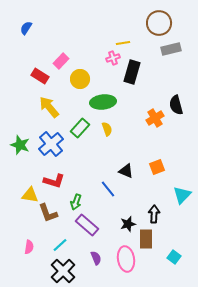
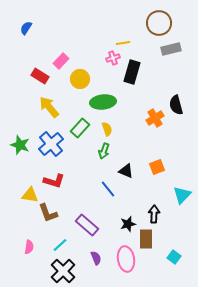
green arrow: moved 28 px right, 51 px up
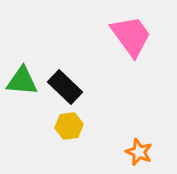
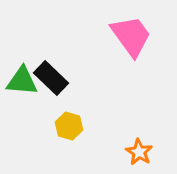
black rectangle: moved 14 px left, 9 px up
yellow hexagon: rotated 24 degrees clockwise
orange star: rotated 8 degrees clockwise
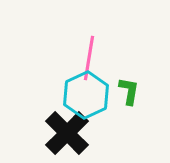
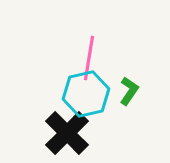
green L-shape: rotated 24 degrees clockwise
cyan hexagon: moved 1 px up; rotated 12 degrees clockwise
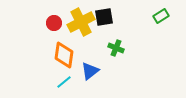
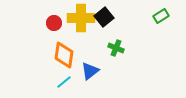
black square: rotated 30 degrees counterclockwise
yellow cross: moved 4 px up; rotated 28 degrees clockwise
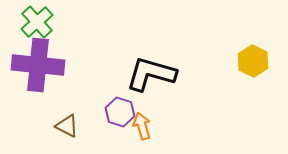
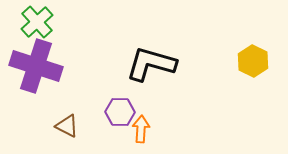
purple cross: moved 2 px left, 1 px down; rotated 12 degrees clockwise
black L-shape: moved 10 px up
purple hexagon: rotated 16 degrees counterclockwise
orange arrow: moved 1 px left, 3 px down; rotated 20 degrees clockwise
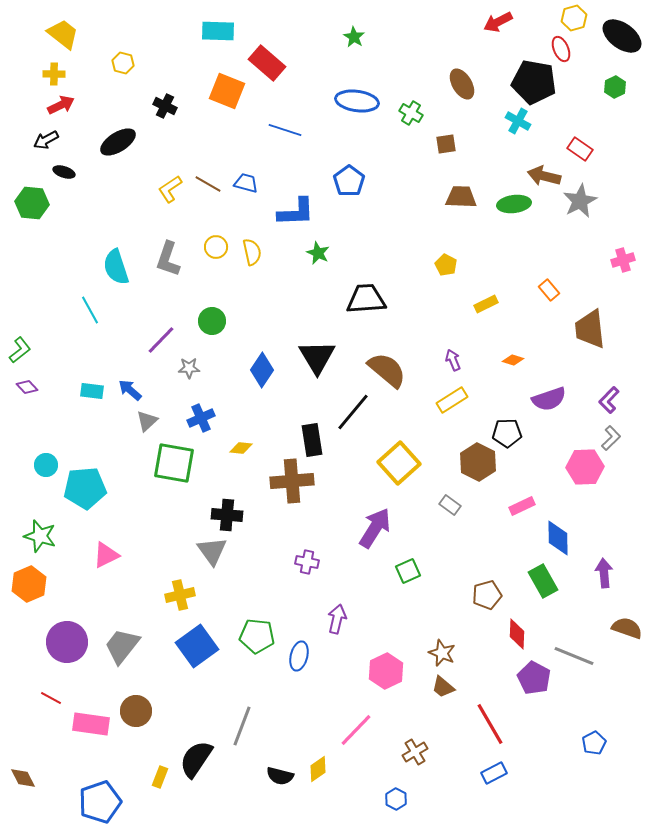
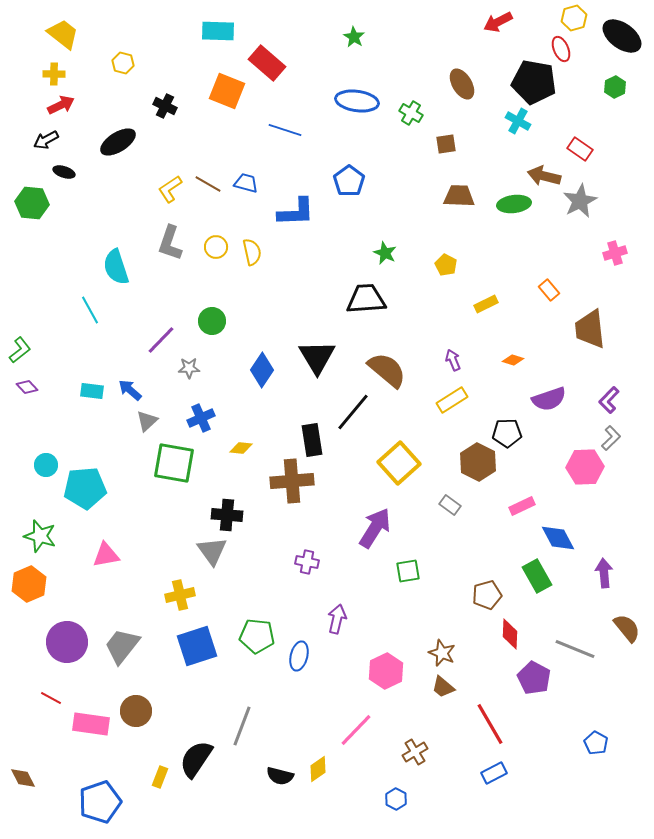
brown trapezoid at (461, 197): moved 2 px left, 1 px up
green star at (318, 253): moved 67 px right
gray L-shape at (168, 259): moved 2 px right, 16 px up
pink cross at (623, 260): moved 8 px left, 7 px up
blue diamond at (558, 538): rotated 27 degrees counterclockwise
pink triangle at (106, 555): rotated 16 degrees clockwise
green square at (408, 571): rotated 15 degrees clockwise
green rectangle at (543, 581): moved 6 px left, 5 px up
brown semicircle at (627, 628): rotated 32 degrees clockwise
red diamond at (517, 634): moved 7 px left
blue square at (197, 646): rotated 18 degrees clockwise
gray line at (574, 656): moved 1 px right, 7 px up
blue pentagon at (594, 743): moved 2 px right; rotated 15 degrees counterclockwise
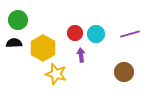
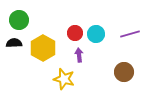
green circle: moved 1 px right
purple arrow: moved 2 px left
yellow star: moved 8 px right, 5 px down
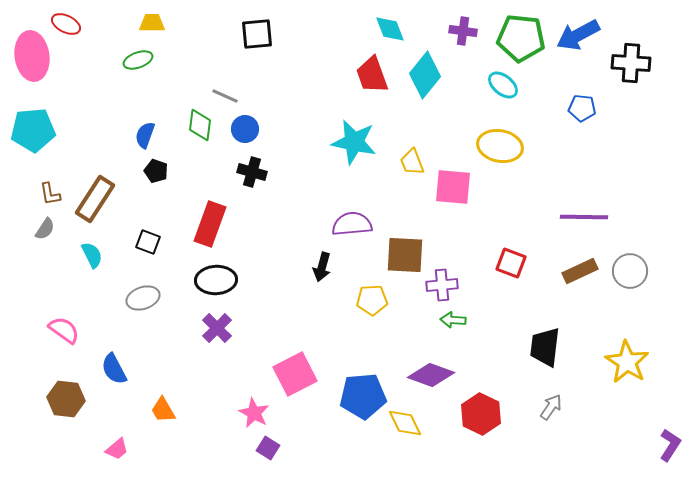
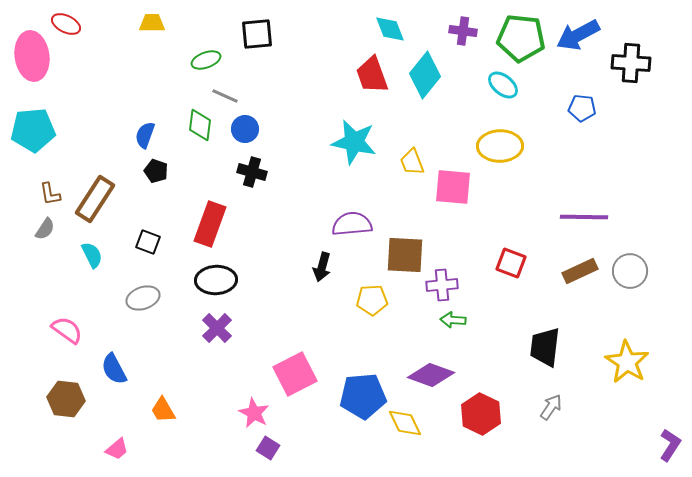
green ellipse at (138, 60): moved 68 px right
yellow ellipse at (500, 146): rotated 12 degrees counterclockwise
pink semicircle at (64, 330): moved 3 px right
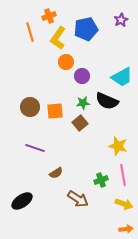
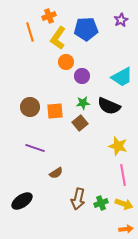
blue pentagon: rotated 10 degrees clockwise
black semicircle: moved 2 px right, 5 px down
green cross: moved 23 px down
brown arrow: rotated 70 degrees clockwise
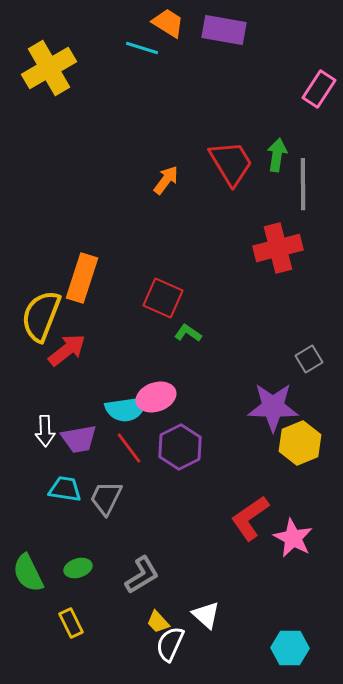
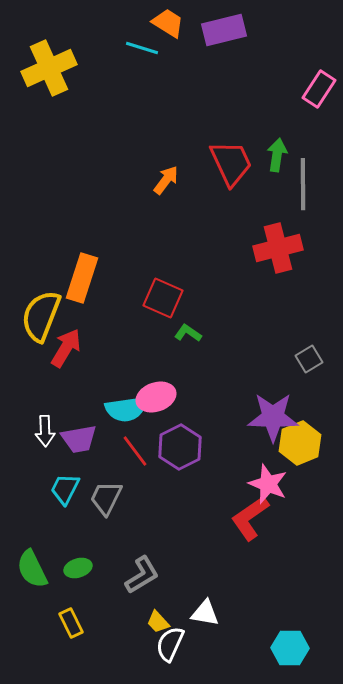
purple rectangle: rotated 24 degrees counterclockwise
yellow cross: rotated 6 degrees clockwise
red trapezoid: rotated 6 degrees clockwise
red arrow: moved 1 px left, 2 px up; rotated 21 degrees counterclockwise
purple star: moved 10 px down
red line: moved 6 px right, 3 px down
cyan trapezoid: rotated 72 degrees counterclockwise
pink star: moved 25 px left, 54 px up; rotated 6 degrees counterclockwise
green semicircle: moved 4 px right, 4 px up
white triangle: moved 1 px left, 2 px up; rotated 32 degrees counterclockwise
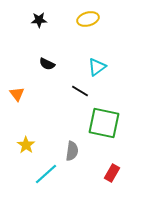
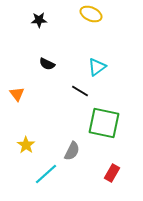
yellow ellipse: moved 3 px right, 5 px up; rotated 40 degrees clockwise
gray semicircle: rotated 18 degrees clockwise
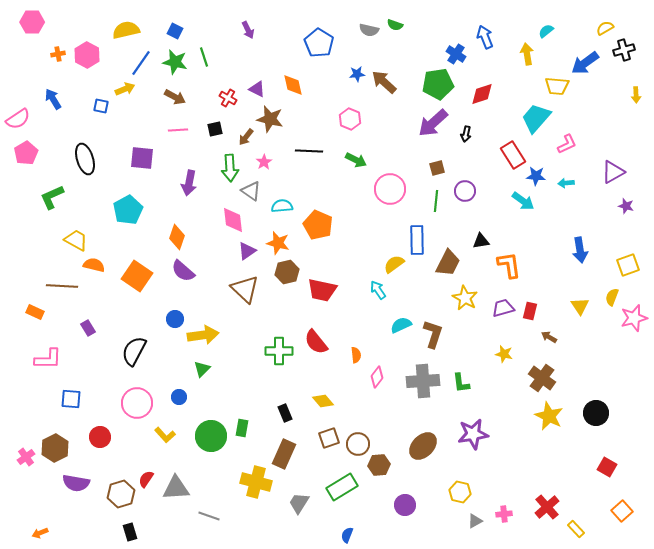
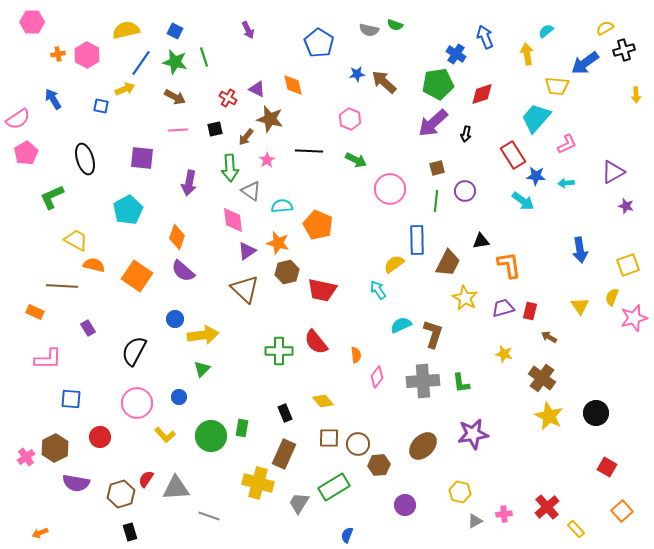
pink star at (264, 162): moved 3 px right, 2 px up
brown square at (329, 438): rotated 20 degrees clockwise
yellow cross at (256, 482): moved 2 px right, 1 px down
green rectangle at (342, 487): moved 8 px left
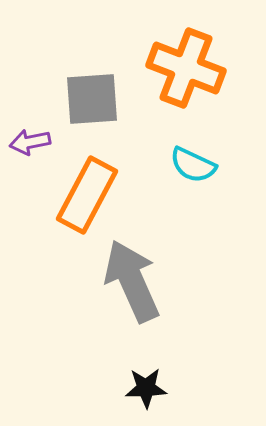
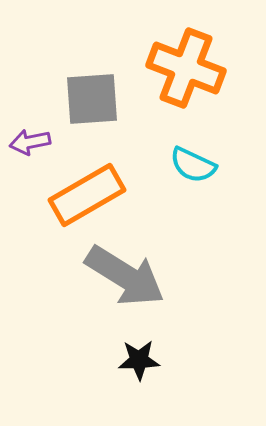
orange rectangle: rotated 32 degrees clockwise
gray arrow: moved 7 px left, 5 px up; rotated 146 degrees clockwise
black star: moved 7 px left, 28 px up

Goal of the exercise: Copy the listing over exactly, skipping the pictures it holds.

Answer to this problem:
green arrow: moved 28 px right, 51 px up
black rectangle: moved 14 px left, 9 px up
yellow hexagon: rotated 24 degrees clockwise
orange star: rotated 8 degrees clockwise
green L-shape: rotated 24 degrees clockwise
cyan hexagon: moved 1 px up; rotated 12 degrees clockwise
black square: rotated 30 degrees counterclockwise
yellow cross: moved 4 px up; rotated 28 degrees clockwise
purple cross: moved 2 px left, 1 px down; rotated 12 degrees clockwise
black L-shape: moved 10 px up
purple hexagon: rotated 16 degrees counterclockwise
orange arrow: moved 1 px left, 3 px down; rotated 20 degrees clockwise
brown trapezoid at (461, 197): moved 2 px left, 1 px up
green star at (318, 253): moved 67 px right
gray L-shape at (168, 259): moved 2 px right, 16 px up
pink cross at (623, 260): moved 8 px left, 7 px up
blue diamond at (558, 538): rotated 27 degrees counterclockwise
pink triangle at (106, 555): rotated 16 degrees clockwise
green square at (408, 571): rotated 15 degrees clockwise
green rectangle at (543, 581): moved 6 px left, 5 px up
brown semicircle at (627, 628): rotated 32 degrees clockwise
red diamond at (517, 634): moved 7 px left
blue square at (197, 646): rotated 18 degrees clockwise
gray line at (574, 656): moved 1 px right, 7 px up
blue pentagon at (594, 743): moved 2 px right; rotated 15 degrees counterclockwise
green circle: moved 1 px right
purple arrow: moved 2 px left
yellow star: moved 8 px right, 5 px down
green ellipse at (138, 60): moved 68 px right
yellow ellipse at (500, 146): rotated 12 degrees counterclockwise
pink semicircle at (64, 330): moved 3 px right
blue pentagon: rotated 10 degrees clockwise
black semicircle: moved 2 px right, 5 px down
green cross: moved 23 px down
brown arrow: rotated 70 degrees clockwise
purple rectangle: rotated 24 degrees counterclockwise
yellow cross: rotated 6 degrees clockwise
red trapezoid: rotated 6 degrees clockwise
red arrow: moved 1 px left, 2 px up; rotated 21 degrees counterclockwise
purple star: moved 10 px down
red line: moved 6 px right, 3 px down
cyan trapezoid: rotated 72 degrees counterclockwise
pink star: moved 25 px left, 54 px up; rotated 6 degrees counterclockwise
green semicircle: moved 4 px right, 4 px up
white triangle: moved 1 px left, 2 px up; rotated 32 degrees counterclockwise
yellow ellipse: moved 3 px right, 5 px up; rotated 40 degrees clockwise
gray semicircle: rotated 18 degrees clockwise
pink star at (264, 162): moved 3 px right, 2 px up
brown square at (329, 438): rotated 20 degrees clockwise
yellow cross at (256, 482): moved 2 px right, 1 px down
green rectangle at (342, 487): moved 8 px left
orange rectangle: rotated 32 degrees clockwise
gray arrow: moved 7 px left, 5 px up; rotated 146 degrees clockwise
black star: moved 7 px left, 28 px up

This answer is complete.